(Stored data entries)
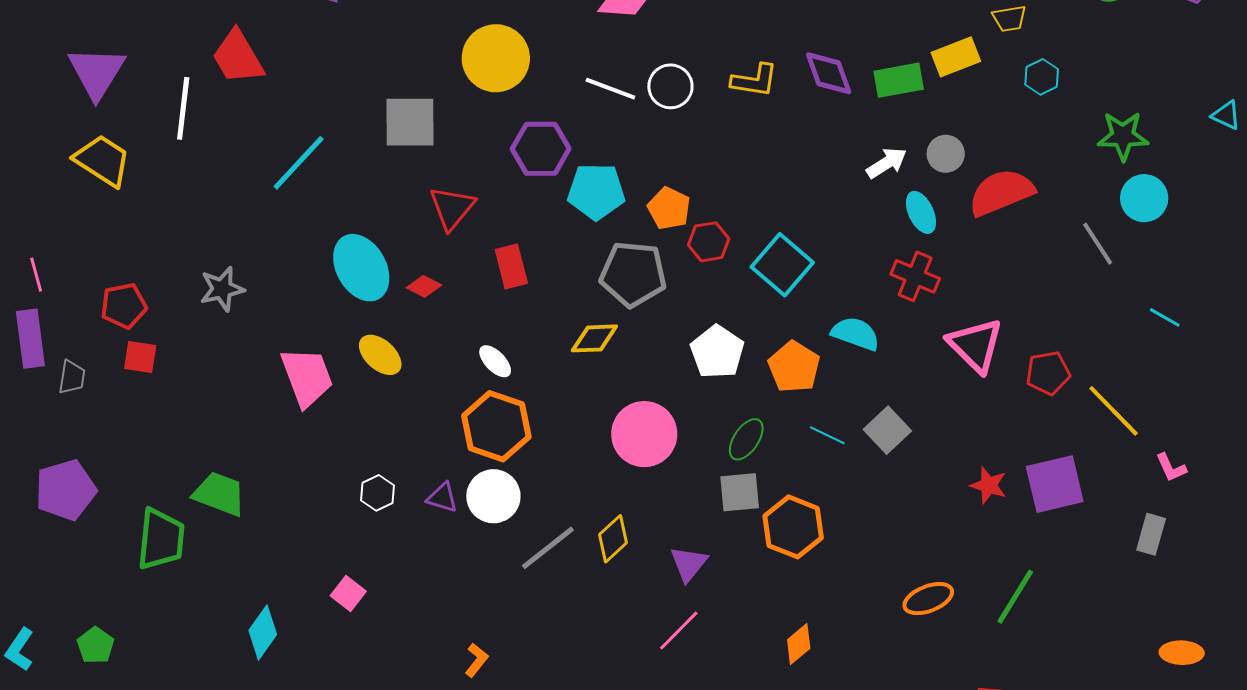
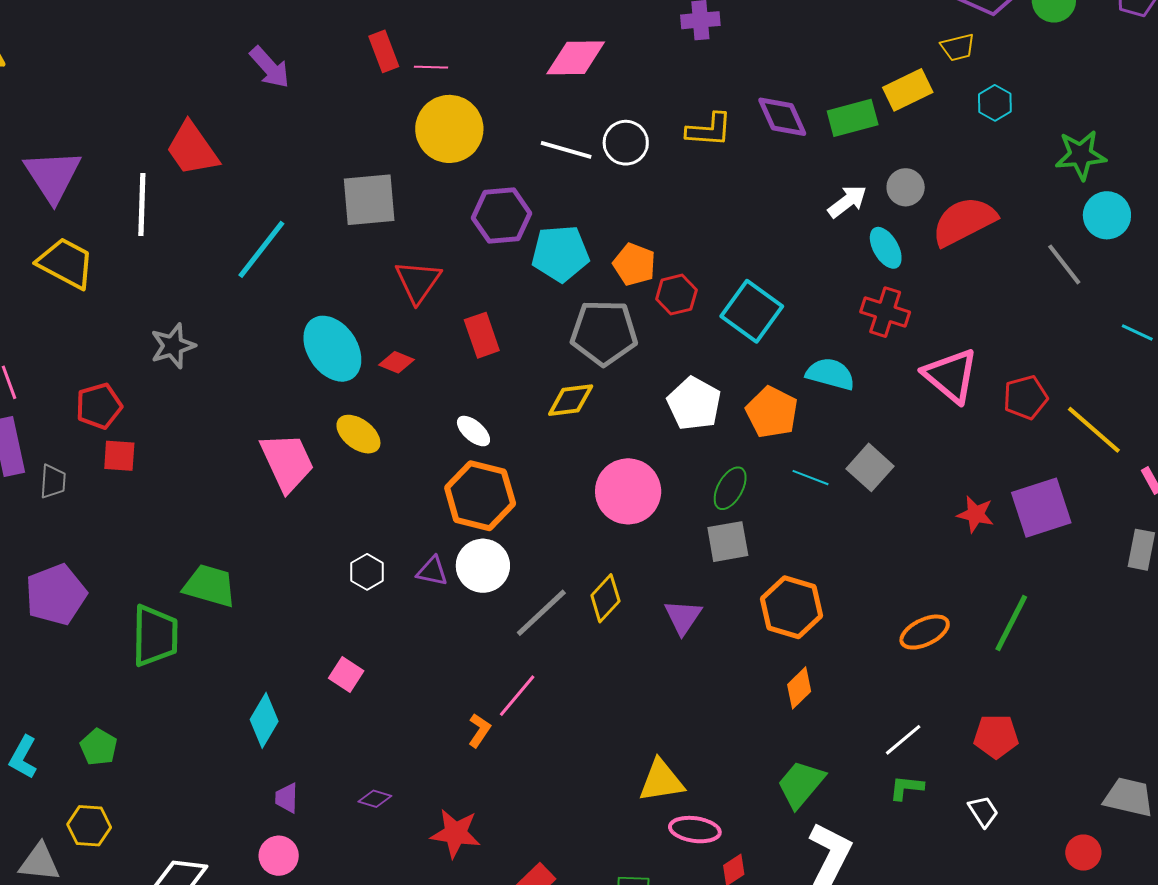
gray star: (222, 289) -> (173, 346), moved
orange hexagon: (793, 527) -> (792, 607), moved
pink line: (679, 631) -> (517, 696), moved

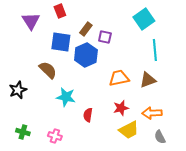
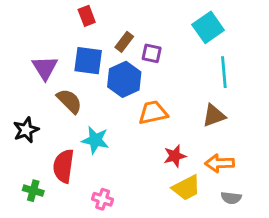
purple triangle: (31, 21) -> (45, 68), moved
orange trapezoid: (119, 78) -> (153, 113), moved
red semicircle: (88, 115) -> (64, 166), moved, size x1.6
pink cross: (55, 136) -> (103, 199), moved
gray semicircle: (160, 137) -> (231, 198), turned -56

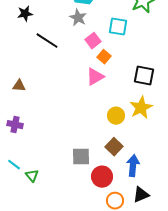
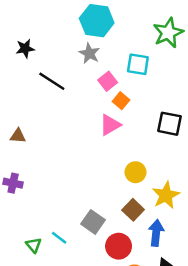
yellow star: (141, 108) -> (166, 195), moved
gray square: (81, 157) -> (93, 222), turned 36
cyan line: (14, 165) -> (59, 238), moved

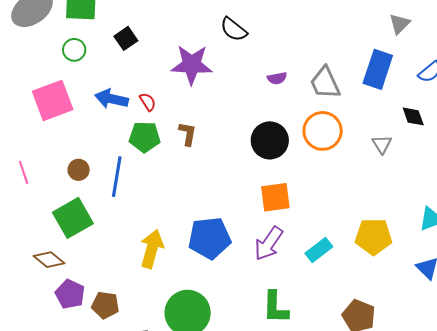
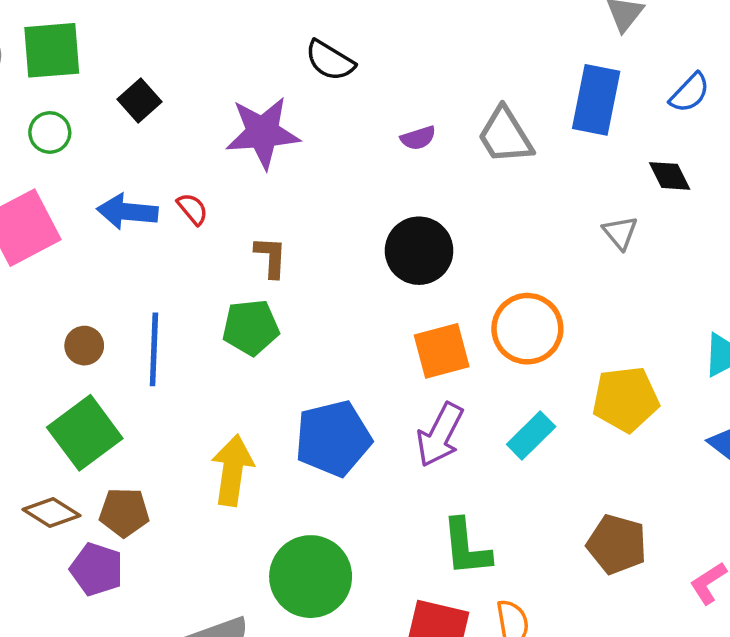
orange circle: (323, 131) -> (527, 329), moved
green pentagon: (145, 137) -> (251, 327), moved
brown pentagon: (105, 305) -> (124, 512), moved

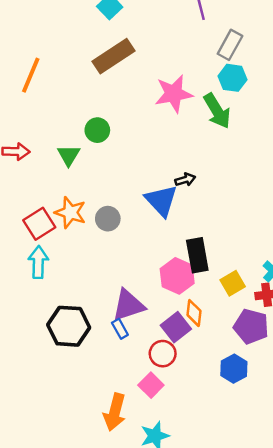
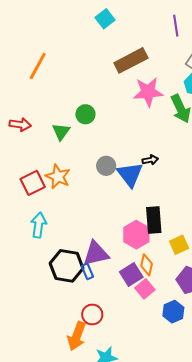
brown rectangle: (113, 56) -> (131, 60), moved
gray circle: (108, 219) -> (106, 166), moved
cyan arrow: (38, 262) -> (39, 225), moved
black hexagon: (69, 326) -> (67, 266), moved
red circle: (163, 354) -> (92, 314), moved
pink square: (151, 385) -> (145, 289), moved

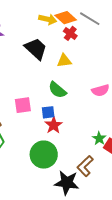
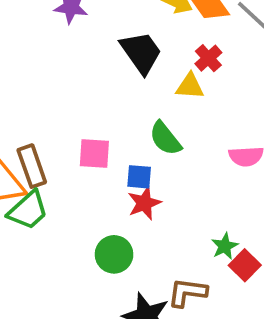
red cross: (70, 33) -> (208, 58), moved
green circle: (44, 155) -> (114, 254), size x0.7
brown L-shape: (85, 166) -> (187, 292), turned 40

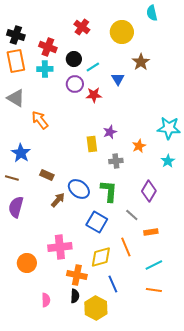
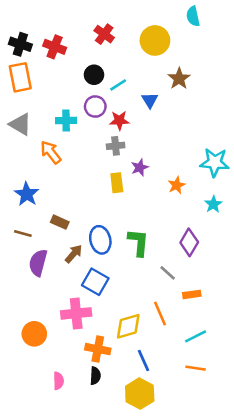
red cross: (48, 47) -> (55, 47), moved
cyan cross: (45, 69) -> (66, 120), moved
gray cross: (116, 161) -> (116, 146), moved
brown line: (12, 178) -> (23, 233), moved
blue ellipse: (79, 189) -> (100, 240), turned 40
purple semicircle: (16, 207) -> (38, 263), moved
blue square: (97, 222) -> (95, 282), moved
yellow hexagon: (96, 308) -> (140, 394), moved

▸ **TASK STATEMENT**: Give solely the number of lines in the data that contain the string "semicircle".

▸ **RESPONSE AREA**: 3